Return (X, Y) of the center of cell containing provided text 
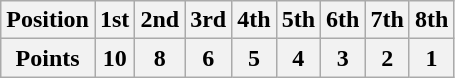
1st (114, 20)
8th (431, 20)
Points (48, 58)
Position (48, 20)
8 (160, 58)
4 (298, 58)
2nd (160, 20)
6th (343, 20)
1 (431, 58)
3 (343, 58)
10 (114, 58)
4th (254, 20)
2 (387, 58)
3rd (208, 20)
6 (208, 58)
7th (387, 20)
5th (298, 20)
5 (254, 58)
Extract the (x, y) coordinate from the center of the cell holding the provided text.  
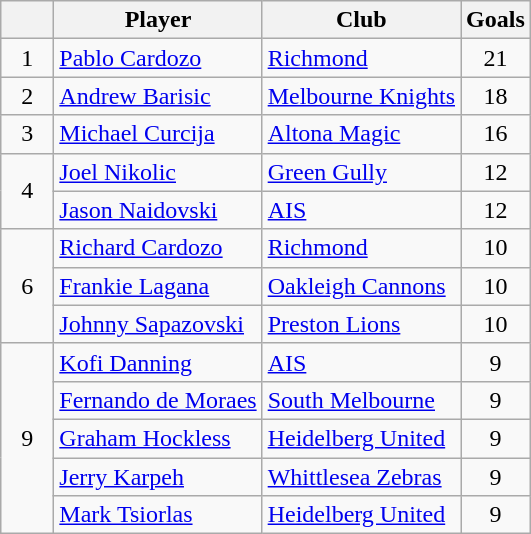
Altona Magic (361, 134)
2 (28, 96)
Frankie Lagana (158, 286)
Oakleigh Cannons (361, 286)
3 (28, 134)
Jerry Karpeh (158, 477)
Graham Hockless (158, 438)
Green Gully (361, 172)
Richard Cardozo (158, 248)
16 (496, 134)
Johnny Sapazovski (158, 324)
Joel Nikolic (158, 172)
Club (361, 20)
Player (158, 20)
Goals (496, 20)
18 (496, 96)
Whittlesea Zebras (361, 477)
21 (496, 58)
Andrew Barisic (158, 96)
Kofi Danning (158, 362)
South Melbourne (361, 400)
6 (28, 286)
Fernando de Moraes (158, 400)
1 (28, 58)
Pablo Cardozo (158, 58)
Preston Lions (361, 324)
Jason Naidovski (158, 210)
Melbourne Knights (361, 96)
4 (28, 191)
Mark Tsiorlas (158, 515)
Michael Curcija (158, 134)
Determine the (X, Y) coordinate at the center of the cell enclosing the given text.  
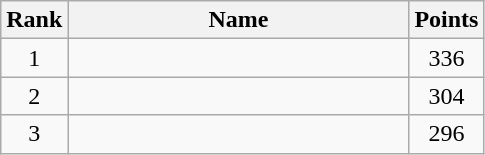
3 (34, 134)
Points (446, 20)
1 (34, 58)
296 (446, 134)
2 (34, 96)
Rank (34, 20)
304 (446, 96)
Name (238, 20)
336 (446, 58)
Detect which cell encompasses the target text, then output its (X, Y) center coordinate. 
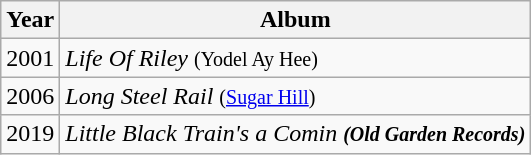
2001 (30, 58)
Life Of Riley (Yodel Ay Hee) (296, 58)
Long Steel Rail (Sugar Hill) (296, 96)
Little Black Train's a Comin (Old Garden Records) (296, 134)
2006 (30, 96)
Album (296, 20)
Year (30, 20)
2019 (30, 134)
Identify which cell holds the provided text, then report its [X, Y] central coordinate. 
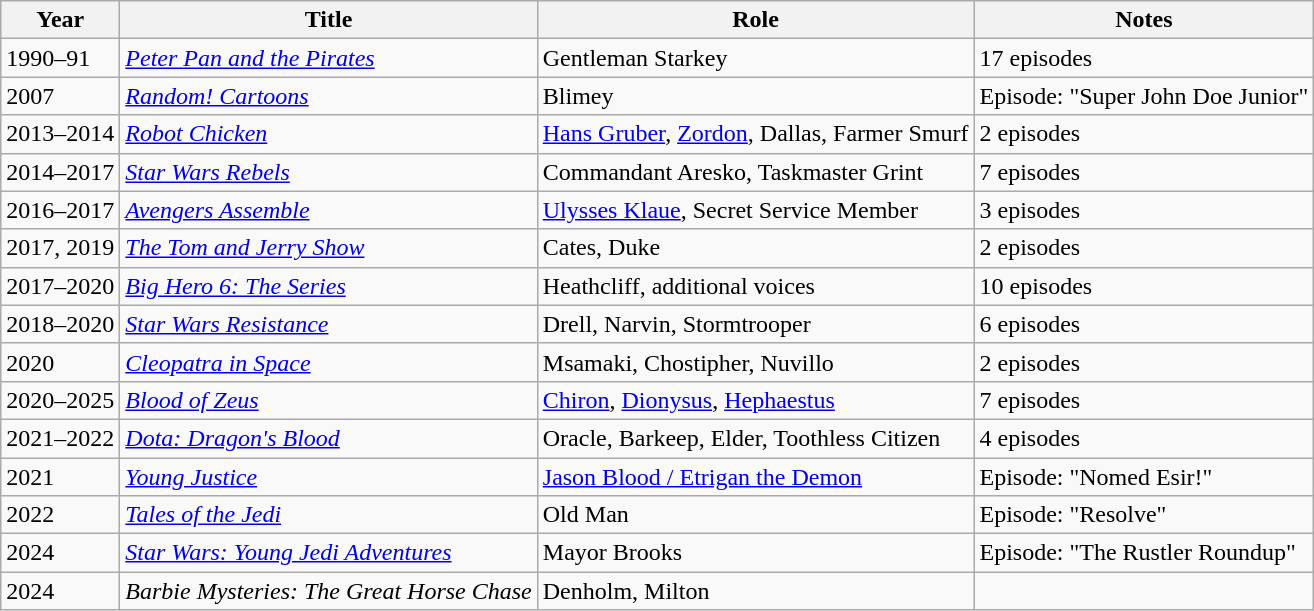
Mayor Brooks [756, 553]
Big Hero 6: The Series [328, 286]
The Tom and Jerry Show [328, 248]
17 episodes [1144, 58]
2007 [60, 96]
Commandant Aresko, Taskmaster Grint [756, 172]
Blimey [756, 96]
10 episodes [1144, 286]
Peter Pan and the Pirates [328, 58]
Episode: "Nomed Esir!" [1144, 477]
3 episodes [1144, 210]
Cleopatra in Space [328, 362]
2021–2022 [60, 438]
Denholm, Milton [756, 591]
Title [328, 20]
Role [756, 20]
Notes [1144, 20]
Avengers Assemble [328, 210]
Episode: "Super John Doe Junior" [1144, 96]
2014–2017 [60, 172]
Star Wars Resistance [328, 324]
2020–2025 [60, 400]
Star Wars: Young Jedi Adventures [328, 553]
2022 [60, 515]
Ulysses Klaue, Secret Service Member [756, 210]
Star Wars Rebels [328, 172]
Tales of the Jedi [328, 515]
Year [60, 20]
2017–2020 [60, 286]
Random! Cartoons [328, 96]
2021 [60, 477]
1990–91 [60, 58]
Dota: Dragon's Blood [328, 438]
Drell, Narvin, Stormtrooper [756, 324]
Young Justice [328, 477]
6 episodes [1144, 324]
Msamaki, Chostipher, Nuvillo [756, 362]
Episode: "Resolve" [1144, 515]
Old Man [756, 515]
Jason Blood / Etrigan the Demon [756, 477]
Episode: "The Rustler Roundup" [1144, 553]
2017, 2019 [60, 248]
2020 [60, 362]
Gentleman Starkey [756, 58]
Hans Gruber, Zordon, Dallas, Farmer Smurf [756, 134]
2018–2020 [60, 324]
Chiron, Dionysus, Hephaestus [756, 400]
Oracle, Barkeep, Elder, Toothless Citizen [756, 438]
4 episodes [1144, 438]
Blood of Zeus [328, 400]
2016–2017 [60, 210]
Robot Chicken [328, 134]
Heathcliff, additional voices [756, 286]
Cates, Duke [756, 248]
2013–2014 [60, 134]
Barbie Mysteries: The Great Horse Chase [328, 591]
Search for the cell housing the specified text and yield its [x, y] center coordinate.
● ● ● ●
Work to do: Report every line in the records above that contains the word "Cardozo", copying each such line in full.

Solved problem:
Richard Cardozo (158, 248)
Pablo Cardozo (158, 58)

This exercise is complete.